### Work instructions
Give again, unaltered, the lines of the listing below that run from the line having "(2nd from left) centre" through the line having "(4th from left) top centre".

### Data in this exercise

----

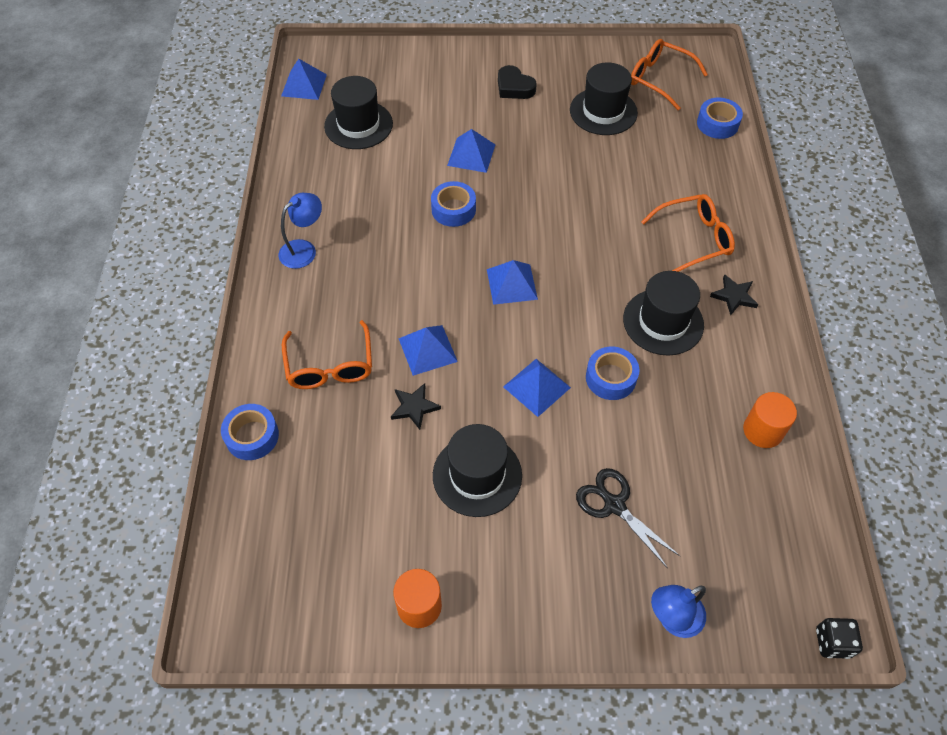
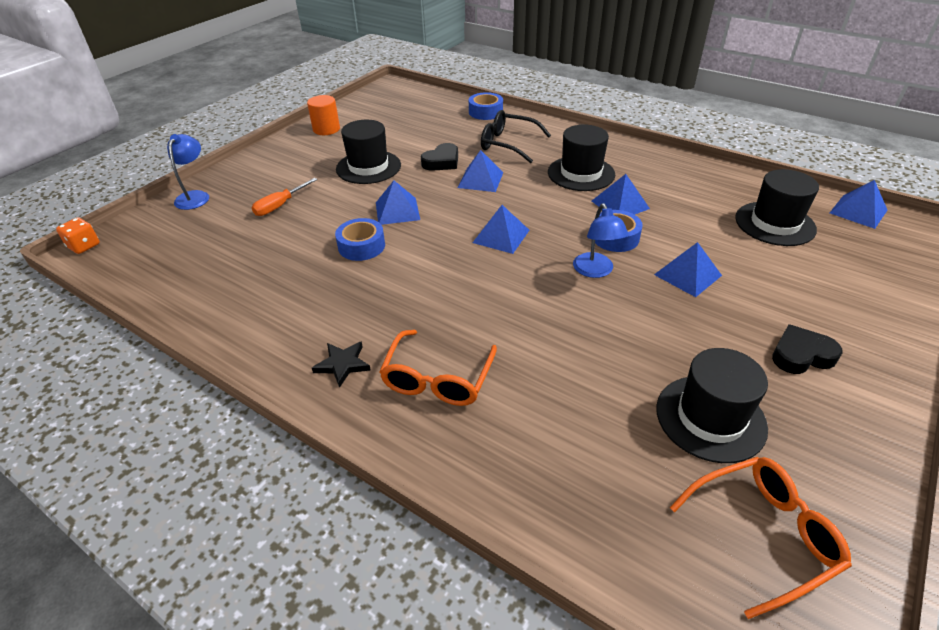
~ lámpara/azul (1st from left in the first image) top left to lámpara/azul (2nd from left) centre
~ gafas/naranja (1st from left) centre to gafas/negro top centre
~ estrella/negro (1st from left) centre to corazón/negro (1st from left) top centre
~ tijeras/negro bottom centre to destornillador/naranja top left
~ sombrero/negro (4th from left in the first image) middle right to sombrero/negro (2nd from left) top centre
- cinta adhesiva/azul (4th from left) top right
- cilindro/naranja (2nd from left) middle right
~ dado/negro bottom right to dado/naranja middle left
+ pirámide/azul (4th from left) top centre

----

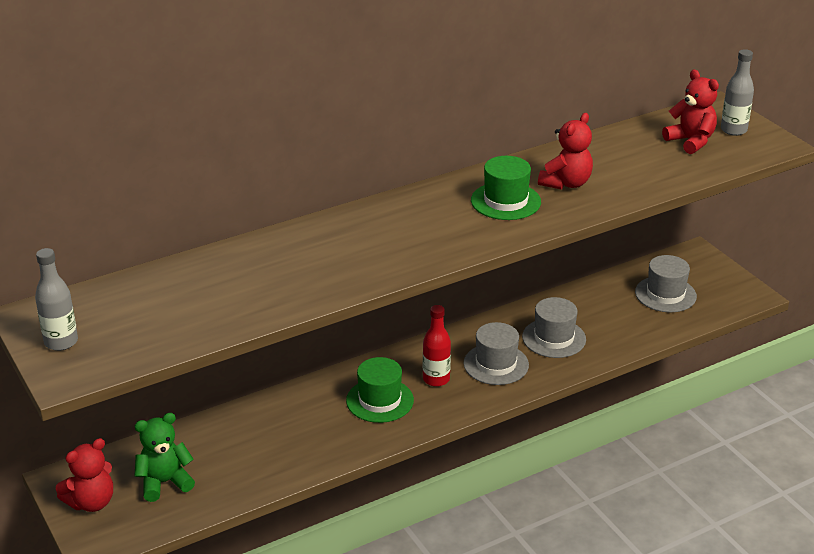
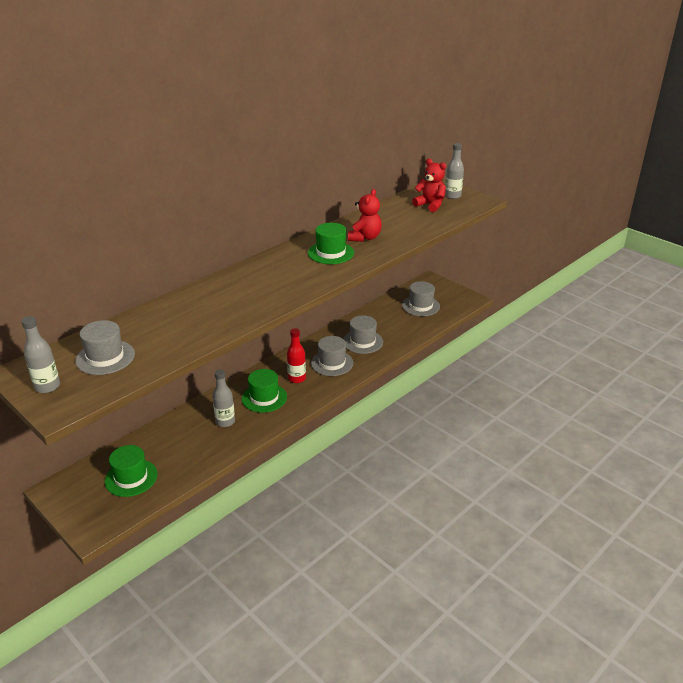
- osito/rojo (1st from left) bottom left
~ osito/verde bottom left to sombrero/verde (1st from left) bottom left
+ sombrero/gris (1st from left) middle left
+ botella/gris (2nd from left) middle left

----

### Answer section
~ lámpara/azul (1st from left in the first image) top left to lámpara/azul (2nd from left) centre
~ gafas/naranja (1st from left) centre to gafas/negro top centre
~ estrella/negro (1st from left) centre to corazón/negro (1st from left) top centre
~ tijeras/negro bottom centre to destornillador/naranja top left
~ sombrero/negro (4th from left in the first image) middle right to sombrero/negro (2nd from left) top centre
- cinta adhesiva/azul (4th from left) top right
- cilindro/naranja (2nd from left) middle right
~ dado/negro bottom right to dado/naranja middle left
+ pirámide/azul (4th from left) top centre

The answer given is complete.